> WORK REQUEST: The entries below are to be transcribed in full, without their images.

> DATA IN THIS EXERCISE:
BEGIN

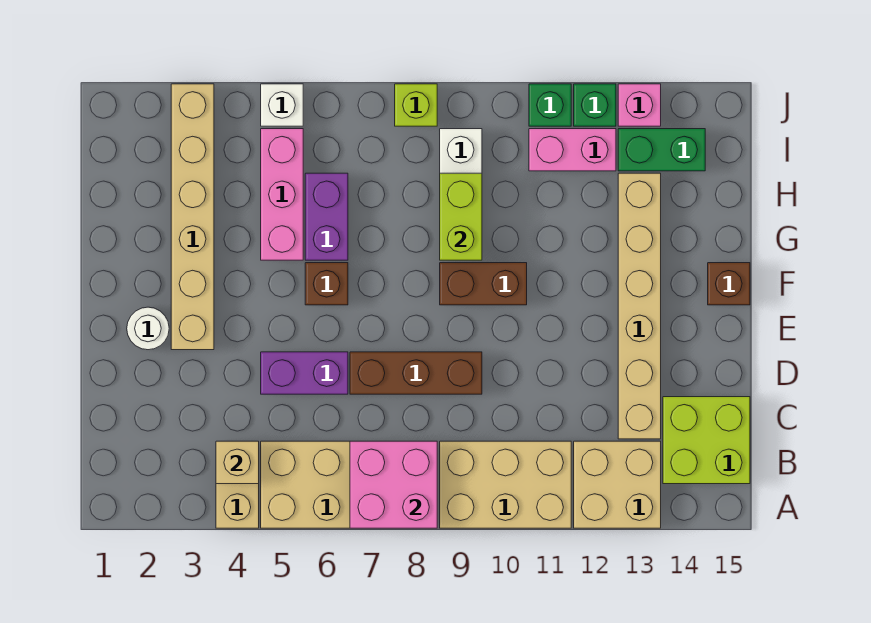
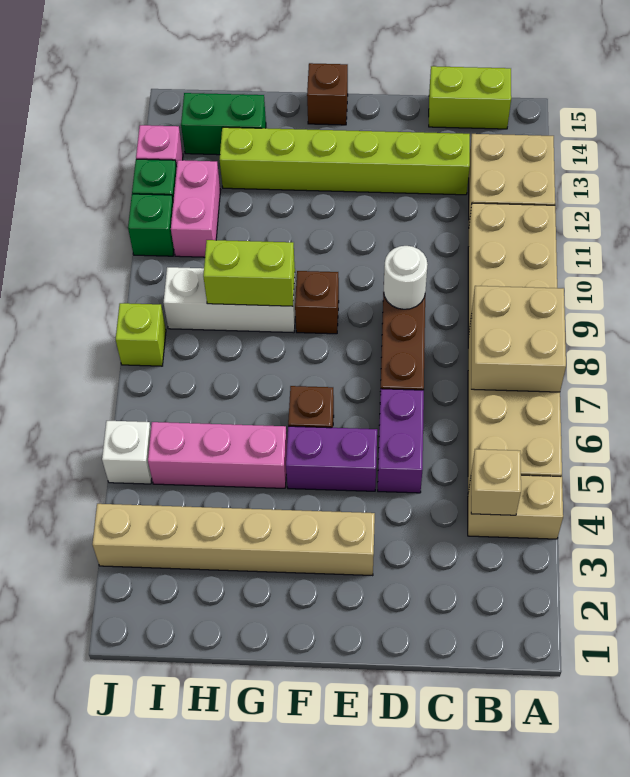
pink brick A7:B8 level 2 -> tan brick A7:B8 level 2
lime brick B14:C15 level 1 -> lime brick B15:C15 level 1
tan brick C13:H13 level 1 -> lime brick C13:H13 level 1
white round brick E2 level 1 -> white round brick D9 level 2
brown brick F9:F10 level 1 -> brown brick F9 level 1
purple brick G6:H6 level 1 -> purple brick E5:F5 level 1
green brick I13:I14 level 1 -> green brick H14:I14 level 1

END

> SOLUTION:
pink brick A7:B8 level 2 -> tan brick A7:B8 level 2
lime brick B14:C15 level 1 -> lime brick B15:C15 level 1
tan brick C13:H13 level 1 -> lime brick C13:H13 level 1
white round brick E2 level 1 -> white round brick D9 level 2
brown brick F9:F10 level 1 -> brown brick F9 level 1
purple brick G6:H6 level 1 -> purple brick E5:F5 level 1
green brick I13:I14 level 1 -> green brick H14:I14 level 1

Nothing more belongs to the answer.